Work required:
Look at each line of the records and count those with "rocket" in them. Please answer with the count alone.

Data:
####

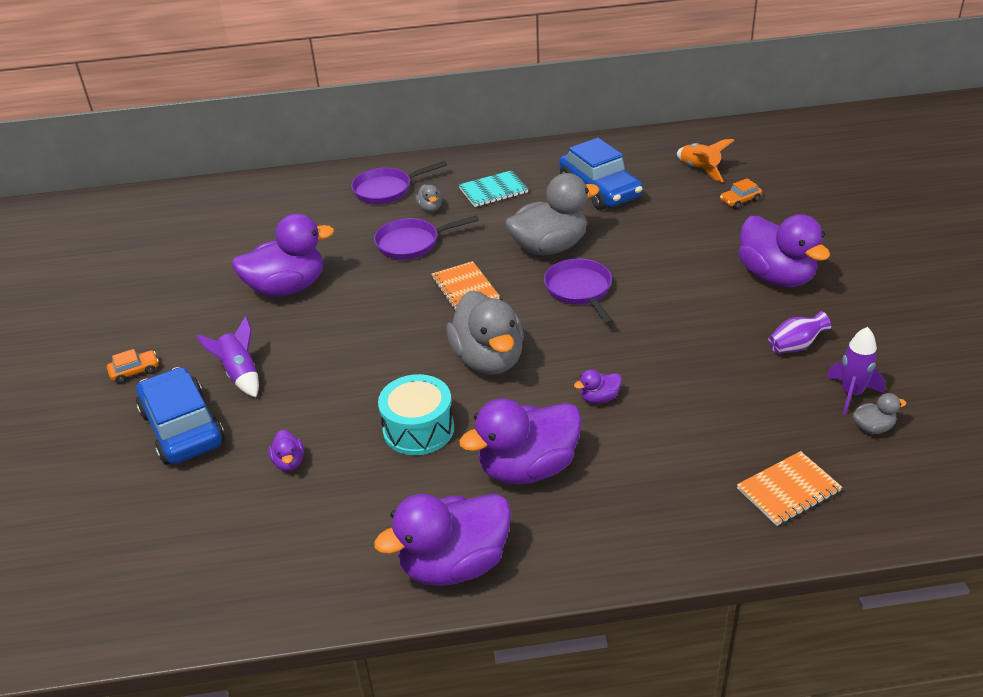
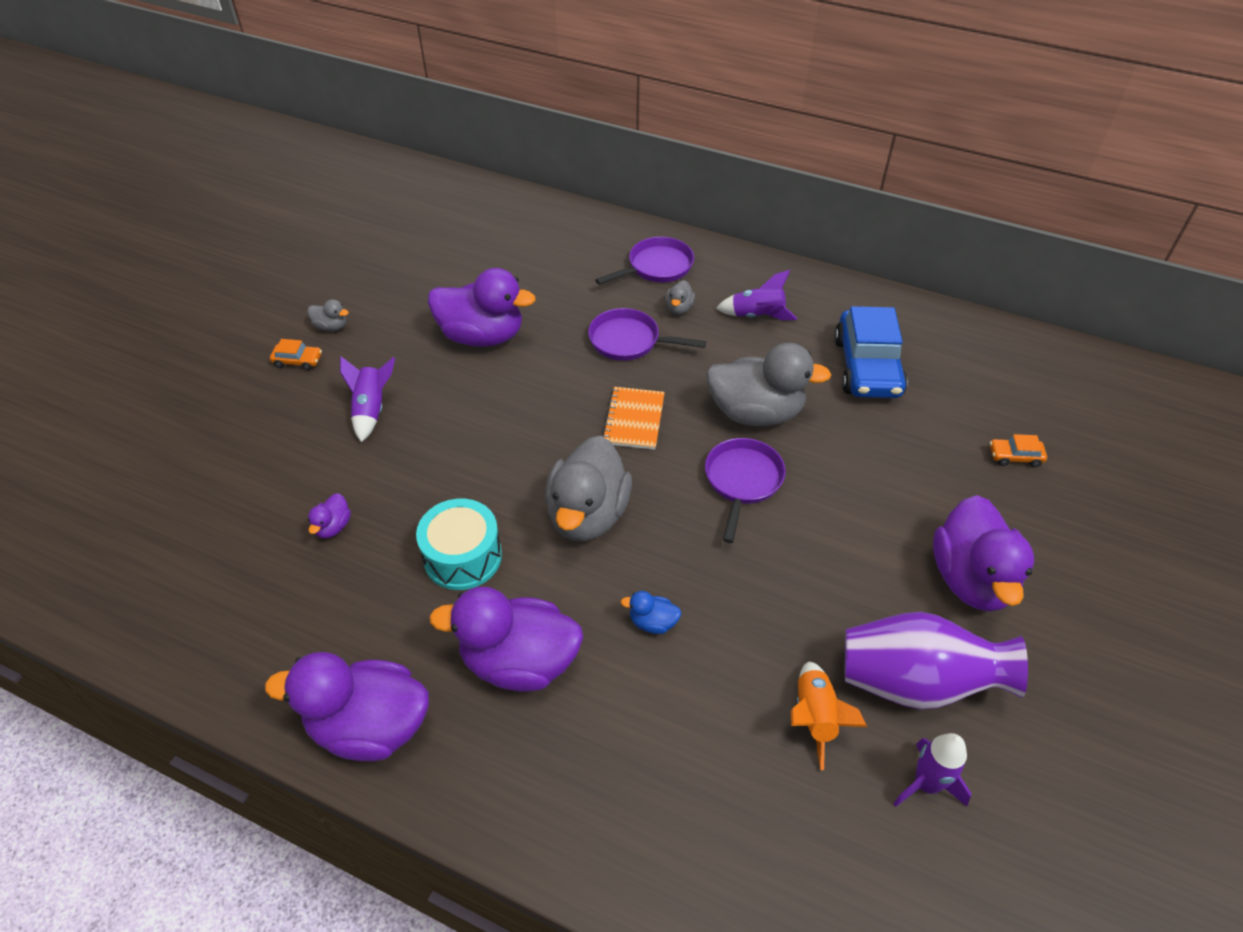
camera: 30 degrees right, 10 degrees up
blue car [136,367,225,465] -> none
purple pan [351,161,447,204] -> purple pan turned 135 degrees clockwise [595,237,694,285]
turquoise notebook [459,170,528,207] -> purple rocket [716,270,797,320]
purple duck [574,369,622,404] -> blue duck [621,591,681,634]
orange rocket [677,139,735,182] -> orange rocket moved to [791,661,867,770]
orange notebook [737,451,842,526] -> none
purple vase [768,311,831,354] -> purple vase [845,612,1028,709], size x2.12
grey duck [853,393,907,434] -> grey duck moved to [307,299,349,331]

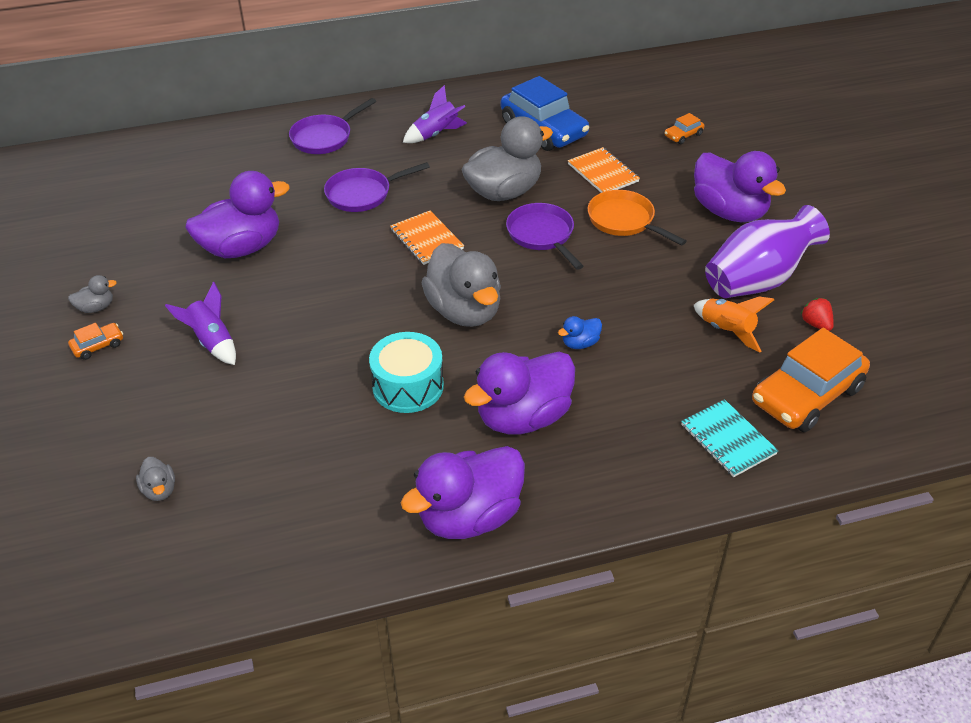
camera: 40 degrees left, 5 degrees down
purple duck [308,493,351,538] -> none
purple pan [595,237,694,285] -> purple pan turned 150 degrees counterclockwise [289,98,376,154]
grey duck [665,280,695,314] -> grey duck moved to [136,457,175,501]
purple rocket [893,733,971,807] -> red strawberry [801,298,834,331]
none -> orange notebook [568,147,640,193]
none -> orange pan [588,190,686,245]
none -> turquoise notebook [681,399,778,477]
none -> orange car [752,328,870,432]

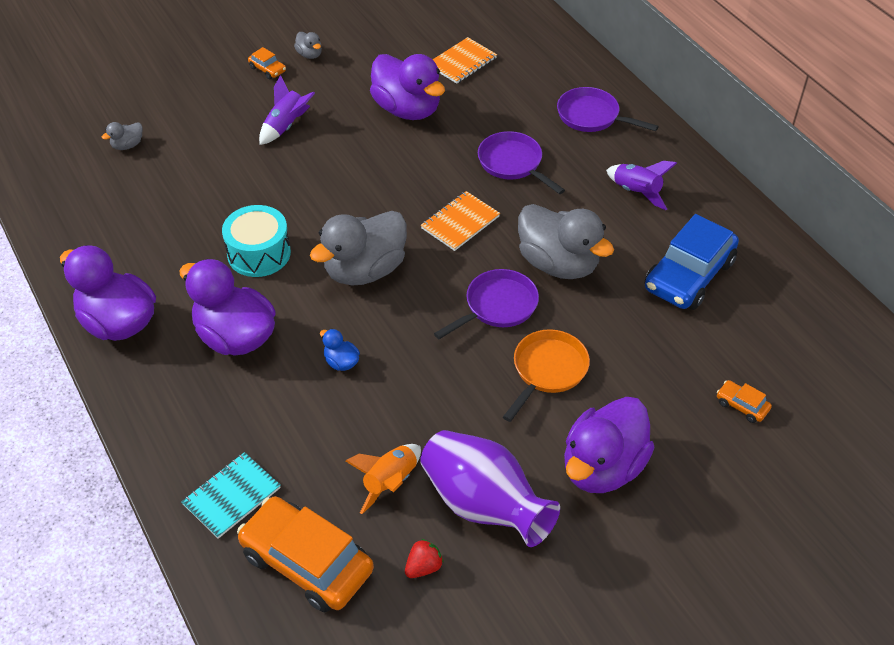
camera: 75 degrees right, 5 degrees up
orange notebook [568,147,640,193] -> orange notebook moved to [433,37,497,84]

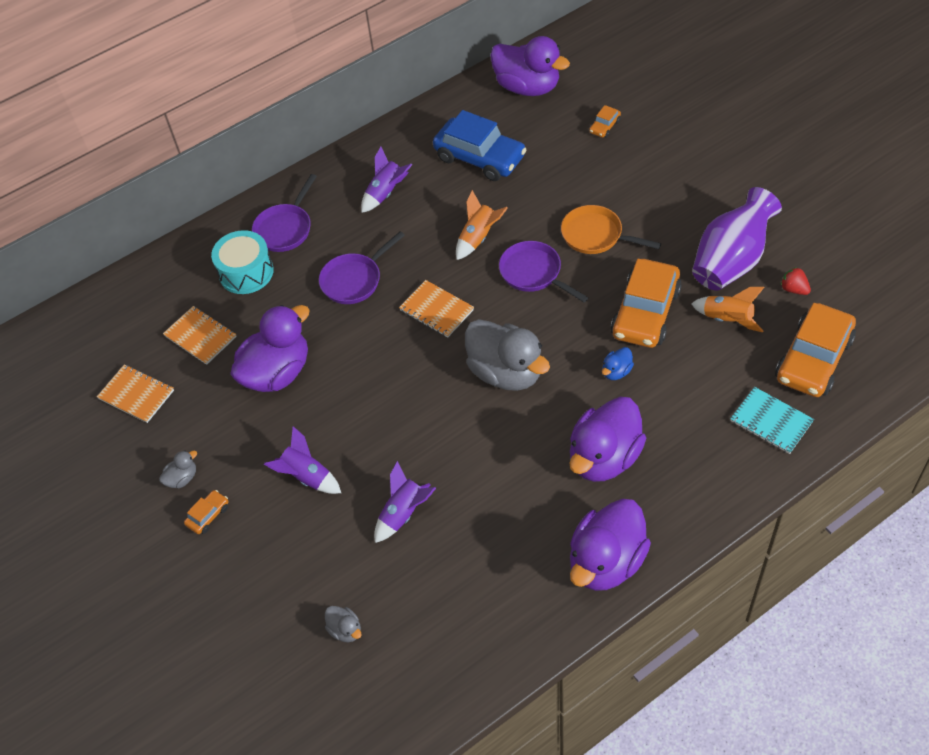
camera: 90 degrees left, 5 degrees up
turquoise drum [222,205,291,277] -> turquoise drum moved to [211,230,274,294]
grey duck [518,204,614,279] -> orange rocket [456,190,508,260]
purple duck [564,397,655,493] -> purple duck moved to [490,36,570,96]
none -> orange notebook [97,364,174,423]
none -> purple rocket [374,461,436,543]
none -> orange car [611,259,682,348]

####

Task result:
5